What you have to do: Reproduce every line of the material below word for word, with no changes.

[Records from a collection]
◆ ◆ ◆ ◆
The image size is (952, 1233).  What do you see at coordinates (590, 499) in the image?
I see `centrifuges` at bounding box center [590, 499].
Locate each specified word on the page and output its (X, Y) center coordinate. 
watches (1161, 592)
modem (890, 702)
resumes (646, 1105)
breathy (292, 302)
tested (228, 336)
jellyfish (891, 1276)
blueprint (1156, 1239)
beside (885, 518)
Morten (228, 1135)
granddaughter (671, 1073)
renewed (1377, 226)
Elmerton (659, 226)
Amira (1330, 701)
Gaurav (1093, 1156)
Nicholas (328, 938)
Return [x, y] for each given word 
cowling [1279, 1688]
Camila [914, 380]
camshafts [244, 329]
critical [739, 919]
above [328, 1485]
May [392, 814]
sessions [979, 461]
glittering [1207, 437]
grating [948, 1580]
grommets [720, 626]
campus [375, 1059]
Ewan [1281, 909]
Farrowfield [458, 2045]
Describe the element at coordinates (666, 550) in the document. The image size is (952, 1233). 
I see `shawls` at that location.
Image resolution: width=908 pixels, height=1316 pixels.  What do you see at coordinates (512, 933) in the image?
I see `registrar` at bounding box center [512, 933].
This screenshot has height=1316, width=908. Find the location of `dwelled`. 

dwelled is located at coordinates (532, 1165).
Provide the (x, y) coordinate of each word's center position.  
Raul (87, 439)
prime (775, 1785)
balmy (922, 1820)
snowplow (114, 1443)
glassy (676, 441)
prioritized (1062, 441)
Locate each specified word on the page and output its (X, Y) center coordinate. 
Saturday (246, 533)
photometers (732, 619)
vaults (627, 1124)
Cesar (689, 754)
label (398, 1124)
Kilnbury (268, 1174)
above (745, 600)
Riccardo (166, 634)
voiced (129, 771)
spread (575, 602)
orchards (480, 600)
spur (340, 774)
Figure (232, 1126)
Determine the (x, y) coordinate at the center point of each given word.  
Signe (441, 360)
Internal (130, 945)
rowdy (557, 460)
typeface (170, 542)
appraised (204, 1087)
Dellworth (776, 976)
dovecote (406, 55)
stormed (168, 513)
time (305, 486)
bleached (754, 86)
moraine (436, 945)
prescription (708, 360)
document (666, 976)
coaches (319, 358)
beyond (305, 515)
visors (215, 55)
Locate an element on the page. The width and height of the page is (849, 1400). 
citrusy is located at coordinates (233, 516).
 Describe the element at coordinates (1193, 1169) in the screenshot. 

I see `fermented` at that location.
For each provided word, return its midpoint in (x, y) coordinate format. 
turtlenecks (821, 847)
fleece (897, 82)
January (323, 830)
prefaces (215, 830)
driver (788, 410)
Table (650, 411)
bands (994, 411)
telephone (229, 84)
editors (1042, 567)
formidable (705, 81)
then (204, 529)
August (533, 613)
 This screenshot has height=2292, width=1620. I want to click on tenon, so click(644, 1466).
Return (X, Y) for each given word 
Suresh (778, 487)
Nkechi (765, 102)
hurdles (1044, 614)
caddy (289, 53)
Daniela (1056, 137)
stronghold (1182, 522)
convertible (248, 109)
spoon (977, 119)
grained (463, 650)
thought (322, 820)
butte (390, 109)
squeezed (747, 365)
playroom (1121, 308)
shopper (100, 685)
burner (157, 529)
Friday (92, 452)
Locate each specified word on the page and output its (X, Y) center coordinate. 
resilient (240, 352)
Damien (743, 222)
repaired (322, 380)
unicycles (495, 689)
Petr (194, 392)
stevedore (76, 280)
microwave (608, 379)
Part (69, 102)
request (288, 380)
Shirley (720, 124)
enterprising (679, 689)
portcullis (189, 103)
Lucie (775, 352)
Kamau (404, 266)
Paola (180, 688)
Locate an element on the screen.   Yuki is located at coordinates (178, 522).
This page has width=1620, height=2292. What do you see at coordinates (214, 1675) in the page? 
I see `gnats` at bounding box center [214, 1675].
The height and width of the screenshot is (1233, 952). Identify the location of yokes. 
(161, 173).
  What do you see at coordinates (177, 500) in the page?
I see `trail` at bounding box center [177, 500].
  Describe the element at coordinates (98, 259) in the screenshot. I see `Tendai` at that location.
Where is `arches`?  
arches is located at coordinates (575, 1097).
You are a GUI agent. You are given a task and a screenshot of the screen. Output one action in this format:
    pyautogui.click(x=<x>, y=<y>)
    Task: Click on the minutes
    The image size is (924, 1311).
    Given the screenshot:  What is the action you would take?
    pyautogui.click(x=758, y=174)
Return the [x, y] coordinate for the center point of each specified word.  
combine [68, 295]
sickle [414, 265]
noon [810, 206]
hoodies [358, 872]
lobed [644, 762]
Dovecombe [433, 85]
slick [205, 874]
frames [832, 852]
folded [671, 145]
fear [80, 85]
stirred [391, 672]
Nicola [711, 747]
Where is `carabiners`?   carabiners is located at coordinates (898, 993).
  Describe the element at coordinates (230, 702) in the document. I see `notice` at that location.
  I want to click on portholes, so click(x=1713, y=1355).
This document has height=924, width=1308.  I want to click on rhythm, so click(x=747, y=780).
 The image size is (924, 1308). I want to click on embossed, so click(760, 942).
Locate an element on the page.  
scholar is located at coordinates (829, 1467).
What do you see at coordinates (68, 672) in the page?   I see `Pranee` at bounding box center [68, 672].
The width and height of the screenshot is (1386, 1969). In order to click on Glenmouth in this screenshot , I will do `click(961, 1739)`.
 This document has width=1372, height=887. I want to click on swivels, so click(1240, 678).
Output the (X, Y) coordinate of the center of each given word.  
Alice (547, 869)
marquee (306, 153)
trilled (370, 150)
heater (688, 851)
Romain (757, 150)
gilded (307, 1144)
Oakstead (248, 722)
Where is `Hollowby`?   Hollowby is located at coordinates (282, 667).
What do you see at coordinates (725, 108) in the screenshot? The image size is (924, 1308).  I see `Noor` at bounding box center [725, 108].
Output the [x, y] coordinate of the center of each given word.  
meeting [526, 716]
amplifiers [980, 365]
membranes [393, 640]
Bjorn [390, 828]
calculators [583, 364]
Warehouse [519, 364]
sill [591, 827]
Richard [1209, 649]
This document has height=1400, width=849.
◆ ◆ ◆ ◆
Full solution:
The image size is (952, 1233).  What do you see at coordinates (590, 499) in the image?
I see `centrifuges` at bounding box center [590, 499].
Locate each specified word on the page and output its (X, Y) center coordinate. 
watches (1161, 592)
modem (890, 702)
resumes (646, 1105)
breathy (292, 302)
tested (228, 336)
jellyfish (891, 1276)
blueprint (1156, 1239)
beside (885, 518)
Morten (228, 1135)
granddaughter (671, 1073)
renewed (1377, 226)
Elmerton (659, 226)
Amira (1330, 701)
Gaurav (1093, 1156)
Nicholas (328, 938)
Return [x, y] for each given word 
cowling [1279, 1688]
Camila [914, 380]
camshafts [244, 329]
critical [739, 919]
above [328, 1485]
May [392, 814]
sessions [979, 461]
glittering [1207, 437]
grating [948, 1580]
grommets [720, 626]
campus [375, 1059]
Ewan [1281, 909]
Farrowfield [458, 2045]
Describe the element at coordinates (666, 550) in the document. The image size is (952, 1233). 
I see `shawls` at that location.
Image resolution: width=908 pixels, height=1316 pixels.  What do you see at coordinates (512, 933) in the image?
I see `registrar` at bounding box center [512, 933].
This screenshot has height=1316, width=908. Find the location of `dwelled`. 

dwelled is located at coordinates (532, 1165).
Provide the (x, y) coordinate of each word's center position.  
Raul (87, 439)
prime (775, 1785)
balmy (922, 1820)
snowplow (114, 1443)
glassy (676, 441)
prioritized (1062, 441)
Locate each specified word on the page and output its (X, Y) center coordinate. 
Saturday (246, 533)
photometers (732, 619)
vaults (627, 1124)
Cesar (689, 754)
label (398, 1124)
Kilnbury (268, 1174)
above (745, 600)
Riccardo (166, 634)
voiced (129, 771)
spread (575, 602)
orchards (480, 600)
spur (340, 774)
Figure (232, 1126)
Determine the (x, y) coordinate at the center point of each given word.  
Signe (441, 360)
Internal (130, 945)
rowdy (557, 460)
typeface (170, 542)
appraised (204, 1087)
Dellworth (776, 976)
dovecote (406, 55)
stormed (168, 513)
time (305, 486)
bleached (754, 86)
moraine (436, 945)
prescription (708, 360)
document (666, 976)
coaches (319, 358)
beyond (305, 515)
visors (215, 55)
Locate an element on the page. The width and height of the page is (849, 1400). 
citrusy is located at coordinates (233, 516).
 Describe the element at coordinates (1193, 1169) in the screenshot. 

I see `fermented` at that location.
For each provided word, return its midpoint in (x, y) coordinate format. 
turtlenecks (821, 847)
fleece (897, 82)
January (323, 830)
prefaces (215, 830)
driver (788, 410)
Table (650, 411)
bands (994, 411)
telephone (229, 84)
editors (1042, 567)
formidable (705, 81)
then (204, 529)
August (533, 613)
 This screenshot has height=2292, width=1620. I want to click on tenon, so click(644, 1466).
Return (X, Y) for each given word 
Suresh (778, 487)
Nkechi (765, 102)
hurdles (1044, 614)
caddy (289, 53)
Daniela (1056, 137)
stronghold (1182, 522)
convertible (248, 109)
spoon (977, 119)
grained (463, 650)
thought (322, 820)
butte (390, 109)
squeezed (747, 365)
playroom (1121, 308)
shopper (100, 685)
burner (157, 529)
Friday (92, 452)
Locate each specified word on the page and output its (X, Y) center coordinate. 
resilient (240, 352)
Damien (743, 222)
repaired (322, 380)
unicycles (495, 689)
Petr (194, 392)
stevedore (76, 280)
microwave (608, 379)
Part (69, 102)
request (288, 380)
Shirley (720, 124)
enterprising (679, 689)
portcullis (189, 103)
Lucie (775, 352)
Kamau (404, 266)
Paola (180, 688)
Locate an element on the screen.   Yuki is located at coordinates (178, 522).
This page has width=1620, height=2292. What do you see at coordinates (214, 1675) in the page? 
I see `gnats` at bounding box center [214, 1675].
The height and width of the screenshot is (1233, 952). Identify the location of yokes. 
(161, 173).
  What do you see at coordinates (177, 500) in the page?
I see `trail` at bounding box center [177, 500].
  Describe the element at coordinates (98, 259) in the screenshot. I see `Tendai` at that location.
Where is `arches`?  
arches is located at coordinates (575, 1097).
You are a GUI agent. You are given a task and a screenshot of the screen. Output one action in this format:
    pyautogui.click(x=<x>, y=<y>)
    Task: Click on the minutes
    The image size is (924, 1311).
    Given the screenshot:  What is the action you would take?
    pyautogui.click(x=758, y=174)
Return the [x, y] coordinate for the center point of each specified word.  
combine [68, 295]
sickle [414, 265]
noon [810, 206]
hoodies [358, 872]
lobed [644, 762]
Dovecombe [433, 85]
slick [205, 874]
frames [832, 852]
folded [671, 145]
fear [80, 85]
stirred [391, 672]
Nicola [711, 747]
Where is `carabiners`?   carabiners is located at coordinates (898, 993).
  Describe the element at coordinates (230, 702) in the document. I see `notice` at that location.
  I want to click on portholes, so click(x=1713, y=1355).
This document has height=924, width=1308.  I want to click on rhythm, so click(x=747, y=780).
 The image size is (924, 1308). I want to click on embossed, so click(760, 942).
Locate an element on the page.  
scholar is located at coordinates (829, 1467).
What do you see at coordinates (68, 672) in the page?   I see `Pranee` at bounding box center [68, 672].
The width and height of the screenshot is (1386, 1969). In order to click on Glenmouth in this screenshot , I will do `click(961, 1739)`.
 This document has width=1372, height=887. I want to click on swivels, so click(1240, 678).
Output the (X, Y) coordinate of the center of each given word.  
Alice (547, 869)
marquee (306, 153)
trilled (370, 150)
heater (688, 851)
Romain (757, 150)
gilded (307, 1144)
Oakstead (248, 722)
Where is `Hollowby`?   Hollowby is located at coordinates (282, 667).
What do you see at coordinates (725, 108) in the screenshot? The image size is (924, 1308).  I see `Noor` at bounding box center [725, 108].
Output the [x, y] coordinate of the center of each given word.  
meeting [526, 716]
amplifiers [980, 365]
membranes [393, 640]
Bjorn [390, 828]
calculators [583, 364]
Warehouse [519, 364]
sill [591, 827]
Richard [1209, 649]
This document has height=1400, width=849.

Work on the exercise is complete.